> _Activity_:
Retype each record shown below, leaving every character as it is.

> _Object matching data_:
###

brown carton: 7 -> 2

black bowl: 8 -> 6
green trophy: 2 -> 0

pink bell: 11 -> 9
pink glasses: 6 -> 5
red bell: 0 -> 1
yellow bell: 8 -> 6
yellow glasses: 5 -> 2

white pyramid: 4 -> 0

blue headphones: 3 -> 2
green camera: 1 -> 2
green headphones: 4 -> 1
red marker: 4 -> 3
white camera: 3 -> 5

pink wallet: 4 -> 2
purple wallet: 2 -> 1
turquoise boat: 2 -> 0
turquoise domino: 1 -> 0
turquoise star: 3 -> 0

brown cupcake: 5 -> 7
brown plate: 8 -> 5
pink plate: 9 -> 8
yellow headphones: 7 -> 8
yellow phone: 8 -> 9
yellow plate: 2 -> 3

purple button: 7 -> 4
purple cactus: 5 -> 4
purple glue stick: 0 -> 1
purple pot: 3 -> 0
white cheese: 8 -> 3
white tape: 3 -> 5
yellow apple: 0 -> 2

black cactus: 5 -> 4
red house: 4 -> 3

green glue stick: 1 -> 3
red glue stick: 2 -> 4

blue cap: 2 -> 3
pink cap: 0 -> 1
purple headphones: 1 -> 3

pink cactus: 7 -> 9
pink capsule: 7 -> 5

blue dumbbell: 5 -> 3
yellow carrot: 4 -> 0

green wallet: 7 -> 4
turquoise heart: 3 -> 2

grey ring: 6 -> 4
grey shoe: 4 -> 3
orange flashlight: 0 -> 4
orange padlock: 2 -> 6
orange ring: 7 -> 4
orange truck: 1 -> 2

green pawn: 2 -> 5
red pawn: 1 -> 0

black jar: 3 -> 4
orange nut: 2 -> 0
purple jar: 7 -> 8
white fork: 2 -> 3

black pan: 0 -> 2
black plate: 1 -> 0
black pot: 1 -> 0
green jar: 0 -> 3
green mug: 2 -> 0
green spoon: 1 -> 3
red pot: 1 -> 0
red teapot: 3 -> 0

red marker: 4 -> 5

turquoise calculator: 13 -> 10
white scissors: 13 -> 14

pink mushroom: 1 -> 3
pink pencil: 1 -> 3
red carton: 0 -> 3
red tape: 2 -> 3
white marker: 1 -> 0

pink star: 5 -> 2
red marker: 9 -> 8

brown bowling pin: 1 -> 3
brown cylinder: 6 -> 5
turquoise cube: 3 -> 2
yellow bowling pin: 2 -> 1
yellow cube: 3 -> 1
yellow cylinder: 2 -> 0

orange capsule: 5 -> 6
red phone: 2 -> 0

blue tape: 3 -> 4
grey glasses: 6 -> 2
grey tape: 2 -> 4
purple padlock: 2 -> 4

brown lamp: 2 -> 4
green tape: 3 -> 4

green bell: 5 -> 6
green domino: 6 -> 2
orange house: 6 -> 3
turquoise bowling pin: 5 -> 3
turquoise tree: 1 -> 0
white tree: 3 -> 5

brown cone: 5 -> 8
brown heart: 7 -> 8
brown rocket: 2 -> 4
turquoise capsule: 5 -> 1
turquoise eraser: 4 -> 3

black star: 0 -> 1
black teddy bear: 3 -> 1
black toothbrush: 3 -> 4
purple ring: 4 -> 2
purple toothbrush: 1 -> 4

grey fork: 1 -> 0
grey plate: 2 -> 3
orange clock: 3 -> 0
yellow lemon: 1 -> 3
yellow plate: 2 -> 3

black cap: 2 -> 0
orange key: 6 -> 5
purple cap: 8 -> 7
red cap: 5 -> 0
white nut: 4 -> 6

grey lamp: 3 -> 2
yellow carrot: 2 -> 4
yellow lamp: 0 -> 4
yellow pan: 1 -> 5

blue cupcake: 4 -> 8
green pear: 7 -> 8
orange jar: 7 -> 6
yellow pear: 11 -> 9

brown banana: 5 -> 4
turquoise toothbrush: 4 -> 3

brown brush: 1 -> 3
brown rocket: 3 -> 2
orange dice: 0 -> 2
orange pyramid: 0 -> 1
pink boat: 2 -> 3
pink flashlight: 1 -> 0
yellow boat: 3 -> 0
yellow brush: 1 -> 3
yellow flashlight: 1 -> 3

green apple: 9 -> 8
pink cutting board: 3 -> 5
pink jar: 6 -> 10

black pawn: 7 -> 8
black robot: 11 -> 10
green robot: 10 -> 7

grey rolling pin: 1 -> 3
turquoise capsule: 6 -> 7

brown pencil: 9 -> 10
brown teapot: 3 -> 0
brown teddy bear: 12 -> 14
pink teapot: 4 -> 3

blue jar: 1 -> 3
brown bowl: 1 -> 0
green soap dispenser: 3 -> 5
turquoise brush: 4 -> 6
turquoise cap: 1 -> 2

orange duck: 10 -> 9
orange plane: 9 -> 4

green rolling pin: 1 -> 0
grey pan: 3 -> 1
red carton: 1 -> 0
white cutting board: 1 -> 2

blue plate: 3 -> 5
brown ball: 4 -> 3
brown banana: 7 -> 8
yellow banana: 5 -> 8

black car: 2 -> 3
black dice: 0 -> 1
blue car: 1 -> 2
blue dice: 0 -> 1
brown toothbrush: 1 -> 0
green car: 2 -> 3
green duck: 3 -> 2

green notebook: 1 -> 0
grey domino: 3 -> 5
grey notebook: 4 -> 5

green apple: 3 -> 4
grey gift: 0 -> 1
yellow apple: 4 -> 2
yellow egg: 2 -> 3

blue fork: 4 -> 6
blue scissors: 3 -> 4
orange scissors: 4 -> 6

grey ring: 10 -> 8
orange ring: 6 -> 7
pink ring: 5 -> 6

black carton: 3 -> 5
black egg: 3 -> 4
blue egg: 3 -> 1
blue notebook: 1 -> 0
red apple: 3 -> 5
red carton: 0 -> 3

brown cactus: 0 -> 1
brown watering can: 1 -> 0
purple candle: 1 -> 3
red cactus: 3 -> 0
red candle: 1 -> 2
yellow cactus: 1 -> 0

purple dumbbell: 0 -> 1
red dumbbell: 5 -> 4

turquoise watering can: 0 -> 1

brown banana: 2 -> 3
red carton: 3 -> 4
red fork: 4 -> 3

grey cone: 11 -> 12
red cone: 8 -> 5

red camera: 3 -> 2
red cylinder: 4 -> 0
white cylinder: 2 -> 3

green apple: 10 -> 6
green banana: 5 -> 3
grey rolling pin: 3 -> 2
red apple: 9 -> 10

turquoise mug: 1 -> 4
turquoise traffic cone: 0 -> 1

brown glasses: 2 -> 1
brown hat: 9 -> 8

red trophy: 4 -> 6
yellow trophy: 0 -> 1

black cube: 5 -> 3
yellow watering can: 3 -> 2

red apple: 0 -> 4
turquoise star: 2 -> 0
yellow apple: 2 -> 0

###

> _Written response_:
brown carton: 7 -> 2

black bowl: 8 -> 6
green trophy: 2 -> 0

pink bell: 11 -> 9
pink glasses: 6 -> 5
red bell: 0 -> 1
yellow bell: 8 -> 6
yellow glasses: 5 -> 2

white pyramid: 4 -> 0

blue headphones: 3 -> 2
green camera: 1 -> 2
green headphones: 4 -> 1
red marker: 4 -> 3
white camera: 3 -> 5

pink wallet: 4 -> 2
purple wallet: 2 -> 1
turquoise boat: 2 -> 0
turquoise domino: 1 -> 0
turquoise star: 3 -> 0

brown cupcake: 5 -> 7
brown plate: 8 -> 5
pink plate: 9 -> 8
yellow headphones: 7 -> 8
yellow phone: 8 -> 9
yellow plate: 2 -> 3

purple button: 7 -> 4
purple cactus: 5 -> 4
purple glue stick: 0 -> 1
purple pot: 3 -> 0
white cheese: 8 -> 3
white tape: 3 -> 5
yellow apple: 0 -> 2

black cactus: 5 -> 4
red house: 4 -> 3

green glue stick: 1 -> 3
red glue stick: 2 -> 4

blue cap: 2 -> 3
pink cap: 0 -> 1
purple headphones: 1 -> 3

pink cactus: 7 -> 9
pink capsule: 7 -> 5

blue dumbbell: 5 -> 3
yellow carrot: 4 -> 0

green wallet: 7 -> 4
turquoise heart: 3 -> 2

grey ring: 6 -> 4
grey shoe: 4 -> 3
orange flashlight: 0 -> 4
orange padlock: 2 -> 6
orange ring: 7 -> 4
orange truck: 1 -> 2

green pawn: 2 -> 5
red pawn: 1 -> 0

black jar: 3 -> 4
orange nut: 2 -> 0
purple jar: 7 -> 8
white fork: 2 -> 3

black pan: 0 -> 2
black plate: 1 -> 0
black pot: 1 -> 0
green jar: 0 -> 3
green mug: 2 -> 0
green spoon: 1 -> 3
red pot: 1 -> 0
red teapot: 3 -> 0

red marker: 4 -> 5

turquoise calculator: 13 -> 10
white scissors: 13 -> 14

pink mushroom: 1 -> 3
pink pencil: 1 -> 3
red carton: 0 -> 3
red tape: 2 -> 3
white marker: 1 -> 0

pink star: 5 -> 2
red marker: 9 -> 8

brown bowling pin: 1 -> 3
brown cylinder: 6 -> 5
turquoise cube: 3 -> 2
yellow bowling pin: 2 -> 1
yellow cube: 3 -> 1
yellow cylinder: 2 -> 0

orange capsule: 5 -> 6
red phone: 2 -> 0

blue tape: 3 -> 4
grey glasses: 6 -> 2
grey tape: 2 -> 4
purple padlock: 2 -> 4

brown lamp: 2 -> 4
green tape: 3 -> 4

green bell: 5 -> 6
green domino: 6 -> 2
orange house: 6 -> 3
turquoise bowling pin: 5 -> 3
turquoise tree: 1 -> 0
white tree: 3 -> 5

brown cone: 5 -> 8
brown heart: 7 -> 8
brown rocket: 2 -> 4
turquoise capsule: 5 -> 1
turquoise eraser: 4 -> 3

black star: 0 -> 1
black teddy bear: 3 -> 1
black toothbrush: 3 -> 4
purple ring: 4 -> 2
purple toothbrush: 1 -> 4

grey fork: 1 -> 0
grey plate: 2 -> 3
orange clock: 3 -> 0
yellow lemon: 1 -> 3
yellow plate: 2 -> 3

black cap: 2 -> 0
orange key: 6 -> 5
purple cap: 8 -> 7
red cap: 5 -> 0
white nut: 4 -> 6

grey lamp: 3 -> 2
yellow carrot: 2 -> 4
yellow lamp: 0 -> 4
yellow pan: 1 -> 5

blue cupcake: 4 -> 8
green pear: 7 -> 8
orange jar: 7 -> 6
yellow pear: 11 -> 9

brown banana: 5 -> 4
turquoise toothbrush: 4 -> 3

brown brush: 1 -> 3
brown rocket: 3 -> 2
orange dice: 0 -> 2
orange pyramid: 0 -> 1
pink boat: 2 -> 3
pink flashlight: 1 -> 0
yellow boat: 3 -> 0
yellow brush: 1 -> 3
yellow flashlight: 1 -> 3

green apple: 9 -> 8
pink cutting board: 3 -> 5
pink jar: 6 -> 10

black pawn: 7 -> 8
black robot: 11 -> 10
green robot: 10 -> 7

grey rolling pin: 1 -> 3
turquoise capsule: 6 -> 7

brown pencil: 9 -> 10
brown teapot: 3 -> 0
brown teddy bear: 12 -> 14
pink teapot: 4 -> 3

blue jar: 1 -> 3
brown bowl: 1 -> 0
green soap dispenser: 3 -> 5
turquoise brush: 4 -> 6
turquoise cap: 1 -> 2

orange duck: 10 -> 9
orange plane: 9 -> 4

green rolling pin: 1 -> 0
grey pan: 3 -> 1
red carton: 1 -> 0
white cutting board: 1 -> 2

blue plate: 3 -> 5
brown ball: 4 -> 3
brown banana: 7 -> 8
yellow banana: 5 -> 8

black car: 2 -> 3
black dice: 0 -> 1
blue car: 1 -> 2
blue dice: 0 -> 1
brown toothbrush: 1 -> 0
green car: 2 -> 3
green duck: 3 -> 2

green notebook: 1 -> 0
grey domino: 3 -> 5
grey notebook: 4 -> 5

green apple: 3 -> 4
grey gift: 0 -> 1
yellow apple: 4 -> 2
yellow egg: 2 -> 3

blue fork: 4 -> 6
blue scissors: 3 -> 4
orange scissors: 4 -> 6

grey ring: 10 -> 8
orange ring: 6 -> 7
pink ring: 5 -> 6

black carton: 3 -> 5
black egg: 3 -> 4
blue egg: 3 -> 1
blue notebook: 1 -> 0
red apple: 3 -> 5
red carton: 0 -> 3

brown cactus: 0 -> 1
brown watering can: 1 -> 0
purple candle: 1 -> 3
red cactus: 3 -> 0
red candle: 1 -> 2
yellow cactus: 1 -> 0

purple dumbbell: 0 -> 1
red dumbbell: 5 -> 4

turquoise watering can: 0 -> 1

brown banana: 2 -> 3
red carton: 3 -> 4
red fork: 4 -> 3

grey cone: 11 -> 12
red cone: 8 -> 5

red camera: 3 -> 2
red cylinder: 4 -> 0
white cylinder: 2 -> 3

green apple: 10 -> 6
green banana: 5 -> 3
grey rolling pin: 3 -> 2
red apple: 9 -> 10

turquoise mug: 1 -> 4
turquoise traffic cone: 0 -> 1

brown glasses: 2 -> 1
brown hat: 9 -> 8

red trophy: 4 -> 6
yellow trophy: 0 -> 1

black cube: 5 -> 3
yellow watering can: 3 -> 2

red apple: 0 -> 4
turquoise star: 2 -> 0
yellow apple: 2 -> 0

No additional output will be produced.